-------- Data extracts --------
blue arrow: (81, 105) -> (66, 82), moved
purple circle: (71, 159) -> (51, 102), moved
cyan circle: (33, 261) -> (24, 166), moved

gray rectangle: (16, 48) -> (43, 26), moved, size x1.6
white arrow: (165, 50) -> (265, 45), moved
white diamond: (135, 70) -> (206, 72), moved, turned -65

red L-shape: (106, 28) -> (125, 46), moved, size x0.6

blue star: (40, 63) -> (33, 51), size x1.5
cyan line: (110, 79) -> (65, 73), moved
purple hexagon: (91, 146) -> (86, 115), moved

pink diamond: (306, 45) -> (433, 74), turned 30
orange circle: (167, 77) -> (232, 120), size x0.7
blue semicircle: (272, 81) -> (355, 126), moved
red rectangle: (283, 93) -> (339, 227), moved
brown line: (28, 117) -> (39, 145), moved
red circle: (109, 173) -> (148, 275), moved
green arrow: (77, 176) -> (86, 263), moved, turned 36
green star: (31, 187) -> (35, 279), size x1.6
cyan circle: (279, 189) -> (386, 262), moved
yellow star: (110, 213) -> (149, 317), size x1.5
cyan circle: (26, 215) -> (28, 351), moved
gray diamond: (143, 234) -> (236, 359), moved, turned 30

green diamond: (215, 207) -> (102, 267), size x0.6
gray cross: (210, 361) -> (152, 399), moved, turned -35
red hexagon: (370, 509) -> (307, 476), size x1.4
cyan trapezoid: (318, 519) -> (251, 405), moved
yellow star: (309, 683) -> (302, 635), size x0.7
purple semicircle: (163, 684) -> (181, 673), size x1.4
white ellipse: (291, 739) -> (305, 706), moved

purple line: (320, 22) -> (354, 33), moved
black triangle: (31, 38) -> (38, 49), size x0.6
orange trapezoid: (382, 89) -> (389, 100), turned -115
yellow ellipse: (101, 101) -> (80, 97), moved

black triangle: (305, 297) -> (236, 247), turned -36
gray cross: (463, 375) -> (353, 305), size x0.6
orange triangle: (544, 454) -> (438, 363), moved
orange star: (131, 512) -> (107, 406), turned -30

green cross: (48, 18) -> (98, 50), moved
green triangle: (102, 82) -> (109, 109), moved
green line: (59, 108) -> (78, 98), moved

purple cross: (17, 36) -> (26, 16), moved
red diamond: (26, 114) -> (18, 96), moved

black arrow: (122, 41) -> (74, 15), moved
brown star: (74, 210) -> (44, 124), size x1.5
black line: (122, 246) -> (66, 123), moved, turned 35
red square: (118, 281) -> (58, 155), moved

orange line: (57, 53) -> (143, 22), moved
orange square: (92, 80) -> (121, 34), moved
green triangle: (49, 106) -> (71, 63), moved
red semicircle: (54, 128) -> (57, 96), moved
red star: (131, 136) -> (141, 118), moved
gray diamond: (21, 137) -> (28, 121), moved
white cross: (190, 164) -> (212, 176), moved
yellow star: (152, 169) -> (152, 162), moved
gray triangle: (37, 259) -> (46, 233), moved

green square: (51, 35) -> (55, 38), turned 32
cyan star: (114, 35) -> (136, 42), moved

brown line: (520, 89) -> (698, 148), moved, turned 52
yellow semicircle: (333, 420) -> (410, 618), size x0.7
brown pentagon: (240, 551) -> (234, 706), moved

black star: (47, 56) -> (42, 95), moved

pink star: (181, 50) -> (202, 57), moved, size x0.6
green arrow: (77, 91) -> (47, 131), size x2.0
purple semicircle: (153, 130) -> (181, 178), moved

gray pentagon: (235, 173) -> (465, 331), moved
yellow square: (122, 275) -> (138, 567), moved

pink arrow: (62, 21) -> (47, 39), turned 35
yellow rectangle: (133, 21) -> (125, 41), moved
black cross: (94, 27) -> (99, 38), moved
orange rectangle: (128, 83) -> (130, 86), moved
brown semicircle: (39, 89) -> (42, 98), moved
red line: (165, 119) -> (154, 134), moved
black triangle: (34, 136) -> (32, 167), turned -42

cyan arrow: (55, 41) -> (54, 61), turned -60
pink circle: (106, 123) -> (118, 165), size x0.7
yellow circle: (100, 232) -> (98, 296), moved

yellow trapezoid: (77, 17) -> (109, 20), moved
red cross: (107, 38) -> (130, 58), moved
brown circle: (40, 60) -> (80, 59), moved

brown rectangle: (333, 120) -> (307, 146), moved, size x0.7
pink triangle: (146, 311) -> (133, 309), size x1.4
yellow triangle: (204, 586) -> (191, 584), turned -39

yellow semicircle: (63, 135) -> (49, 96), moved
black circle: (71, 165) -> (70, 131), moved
--------
Task brief ▸ Report every line from the material above that mentions the word "semicircle".

Worked solution ▸
blue semicircle: (272, 81) -> (355, 126), moved
purple semicircle: (163, 684) -> (181, 673), size x1.4
red semicircle: (54, 128) -> (57, 96), moved
yellow semicircle: (333, 420) -> (410, 618), size x0.7
purple semicircle: (153, 130) -> (181, 178), moved
brown semicircle: (39, 89) -> (42, 98), moved
yellow semicircle: (63, 135) -> (49, 96), moved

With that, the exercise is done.